=== Data to use ===

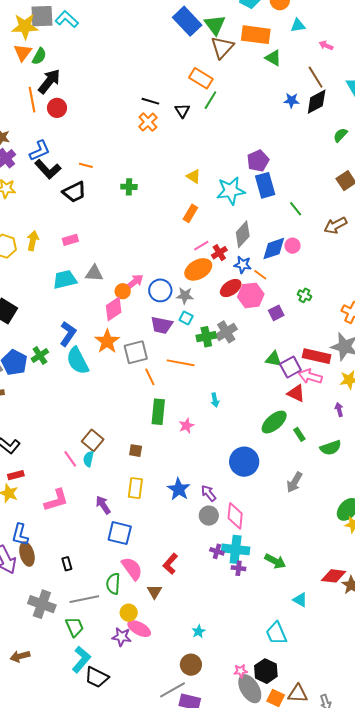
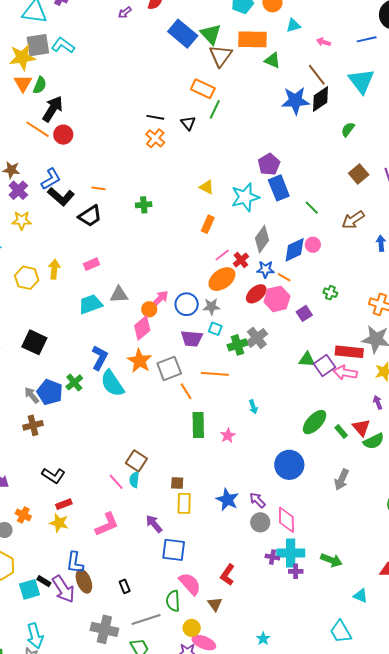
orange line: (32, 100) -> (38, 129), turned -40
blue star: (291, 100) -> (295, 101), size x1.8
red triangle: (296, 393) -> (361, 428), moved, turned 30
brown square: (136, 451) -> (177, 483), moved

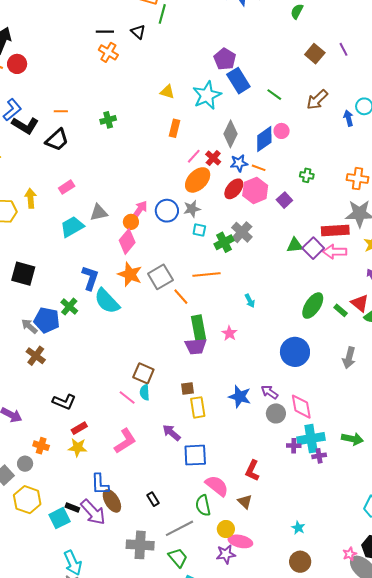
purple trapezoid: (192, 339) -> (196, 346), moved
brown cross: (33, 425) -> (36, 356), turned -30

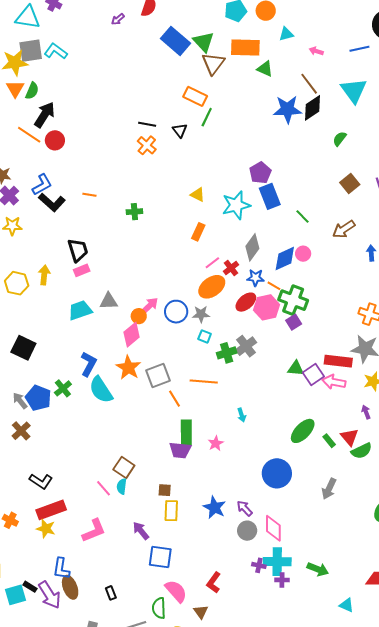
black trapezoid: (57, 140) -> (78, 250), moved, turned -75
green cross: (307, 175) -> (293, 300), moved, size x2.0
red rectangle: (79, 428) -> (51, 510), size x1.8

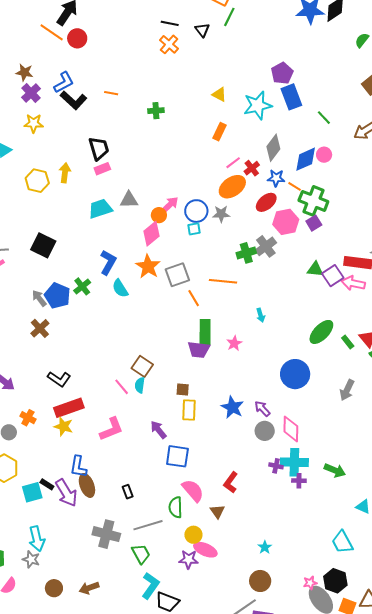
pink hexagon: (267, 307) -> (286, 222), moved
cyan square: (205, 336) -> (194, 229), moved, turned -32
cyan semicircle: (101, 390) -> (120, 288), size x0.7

===
=== Data to use ===

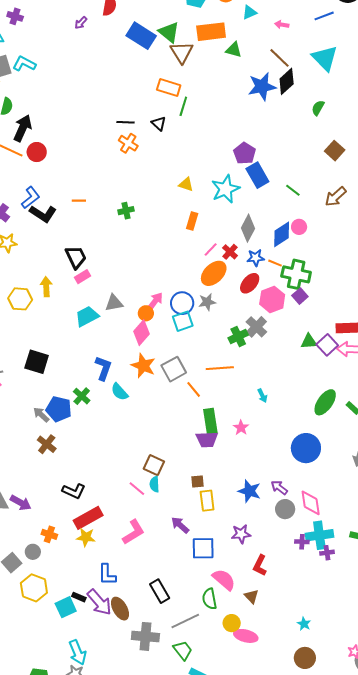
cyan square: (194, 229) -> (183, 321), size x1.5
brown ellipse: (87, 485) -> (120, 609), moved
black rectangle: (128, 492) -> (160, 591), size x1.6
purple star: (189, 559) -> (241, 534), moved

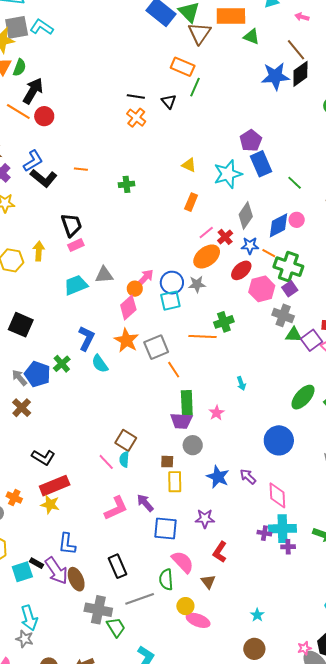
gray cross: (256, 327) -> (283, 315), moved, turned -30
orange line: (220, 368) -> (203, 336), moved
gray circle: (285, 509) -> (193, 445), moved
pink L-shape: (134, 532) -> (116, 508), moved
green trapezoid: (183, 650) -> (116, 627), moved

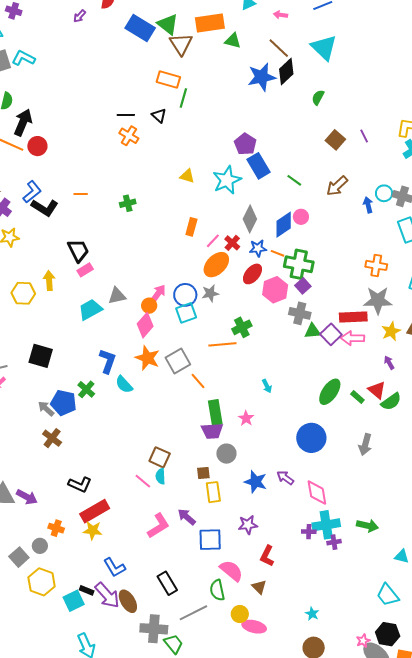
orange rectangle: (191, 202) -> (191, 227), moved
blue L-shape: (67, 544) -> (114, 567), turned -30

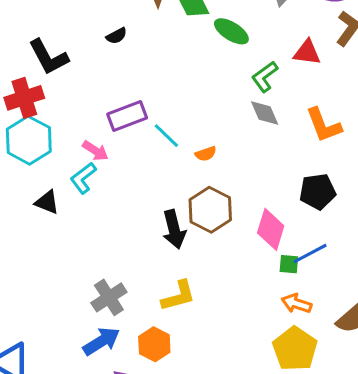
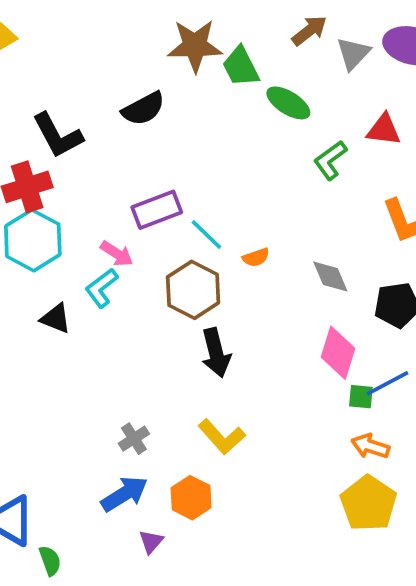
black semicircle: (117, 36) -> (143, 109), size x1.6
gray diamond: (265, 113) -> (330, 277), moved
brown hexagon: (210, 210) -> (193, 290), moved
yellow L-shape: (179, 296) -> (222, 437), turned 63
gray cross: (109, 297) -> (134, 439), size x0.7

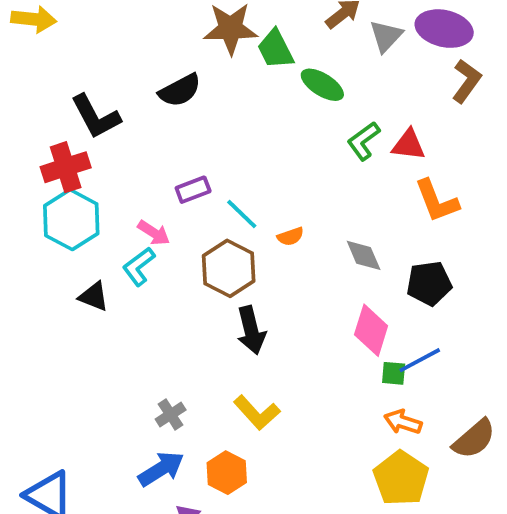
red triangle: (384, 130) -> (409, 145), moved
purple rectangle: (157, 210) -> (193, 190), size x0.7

===
=== Data to use ===

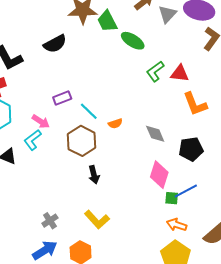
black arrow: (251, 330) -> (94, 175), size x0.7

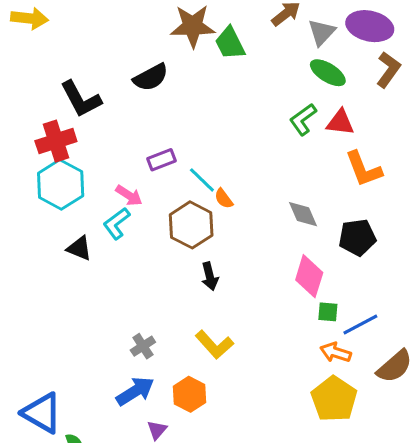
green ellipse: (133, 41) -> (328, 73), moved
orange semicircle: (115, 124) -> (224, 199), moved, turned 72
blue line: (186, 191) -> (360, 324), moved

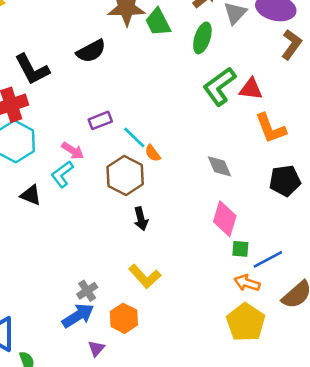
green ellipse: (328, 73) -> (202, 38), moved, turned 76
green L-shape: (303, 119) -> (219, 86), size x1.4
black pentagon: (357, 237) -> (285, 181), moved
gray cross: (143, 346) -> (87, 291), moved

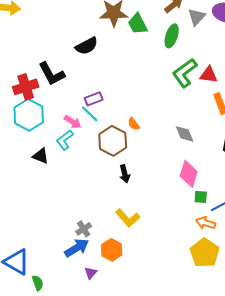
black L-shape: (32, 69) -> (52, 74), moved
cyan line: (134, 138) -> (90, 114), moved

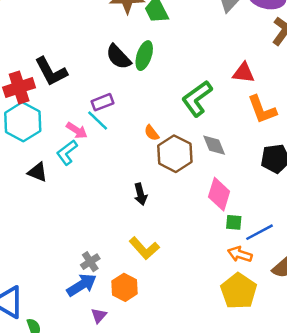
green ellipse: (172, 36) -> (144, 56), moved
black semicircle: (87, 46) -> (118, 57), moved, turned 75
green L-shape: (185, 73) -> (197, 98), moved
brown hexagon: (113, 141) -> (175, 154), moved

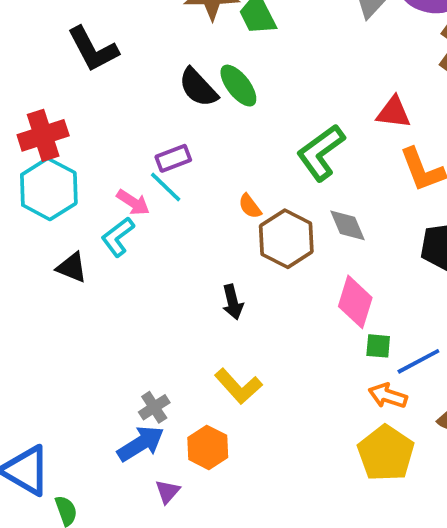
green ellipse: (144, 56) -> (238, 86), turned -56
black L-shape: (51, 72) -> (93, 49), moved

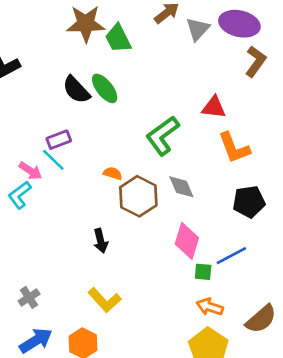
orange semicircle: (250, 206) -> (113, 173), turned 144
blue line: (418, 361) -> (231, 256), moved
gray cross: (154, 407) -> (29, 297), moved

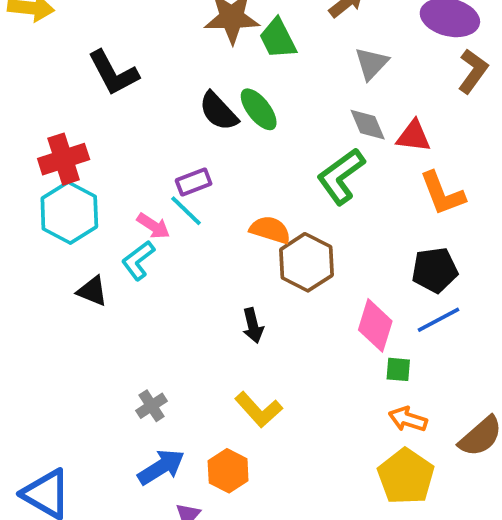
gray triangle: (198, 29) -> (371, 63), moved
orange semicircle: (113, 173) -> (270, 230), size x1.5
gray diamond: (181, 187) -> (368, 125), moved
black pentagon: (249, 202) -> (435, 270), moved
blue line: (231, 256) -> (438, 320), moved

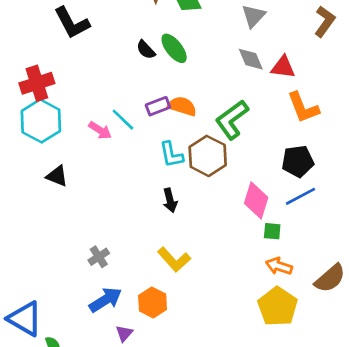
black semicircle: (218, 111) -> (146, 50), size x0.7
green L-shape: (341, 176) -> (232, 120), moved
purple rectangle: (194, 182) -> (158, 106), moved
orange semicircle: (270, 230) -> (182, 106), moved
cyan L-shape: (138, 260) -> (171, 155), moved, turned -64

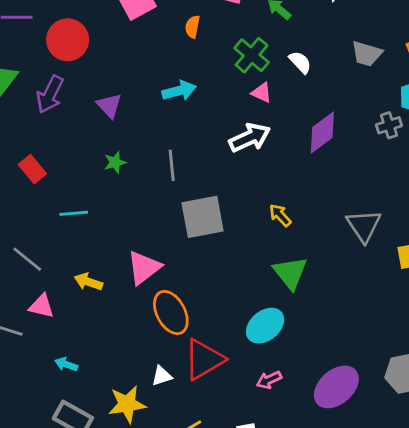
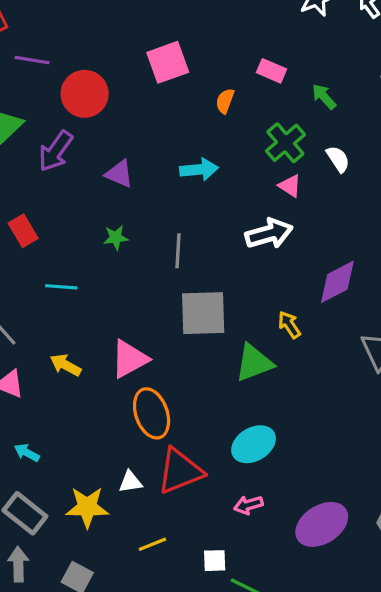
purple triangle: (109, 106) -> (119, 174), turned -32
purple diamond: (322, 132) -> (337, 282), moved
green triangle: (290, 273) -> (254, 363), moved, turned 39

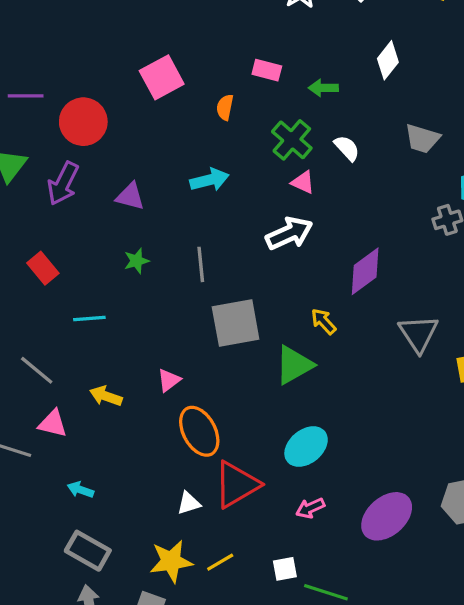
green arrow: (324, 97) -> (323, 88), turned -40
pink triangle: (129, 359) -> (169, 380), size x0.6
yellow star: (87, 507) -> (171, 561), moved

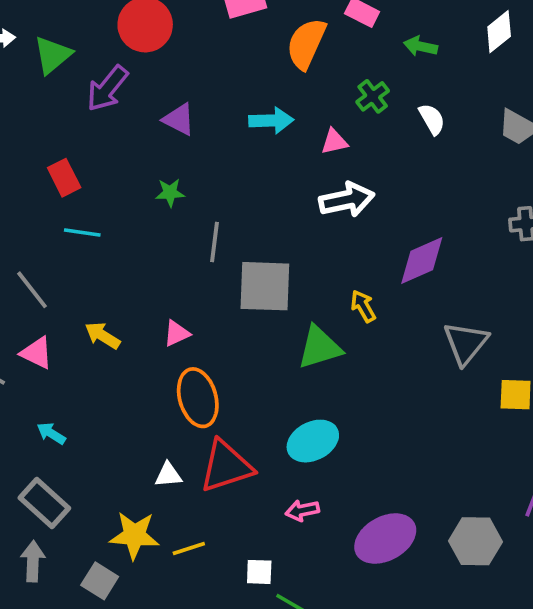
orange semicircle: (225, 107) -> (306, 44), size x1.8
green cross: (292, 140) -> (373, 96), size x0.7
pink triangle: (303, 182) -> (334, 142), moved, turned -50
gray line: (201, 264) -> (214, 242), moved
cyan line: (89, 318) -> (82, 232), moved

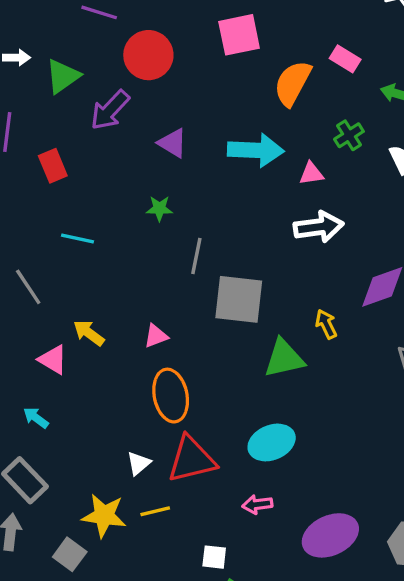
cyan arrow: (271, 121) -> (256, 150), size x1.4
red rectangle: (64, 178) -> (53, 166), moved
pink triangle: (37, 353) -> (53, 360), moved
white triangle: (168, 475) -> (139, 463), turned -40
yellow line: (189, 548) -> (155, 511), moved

===

● Problem details:
Each line above starting at the one holding "orange line: (32, 100)" and ending at the one holding "cyan semicircle: (101, 390)" should be set down exactly as it stands, both ends included, with no pictures.

● Problem solution:
orange line: (32, 100) -> (38, 129), turned -40
blue star: (291, 100) -> (295, 101), size x1.8
red triangle: (296, 393) -> (361, 428), moved, turned 30
brown square: (136, 451) -> (177, 483), moved

purple trapezoid: (192, 339) -> (196, 346), moved
brown cross: (33, 425) -> (36, 356), turned -30

black trapezoid: (57, 140) -> (78, 250), moved, turned -75
green cross: (307, 175) -> (293, 300), moved, size x2.0
red rectangle: (79, 428) -> (51, 510), size x1.8

pink hexagon: (267, 307) -> (286, 222), moved
cyan square: (205, 336) -> (194, 229), moved, turned -32
cyan semicircle: (101, 390) -> (120, 288), size x0.7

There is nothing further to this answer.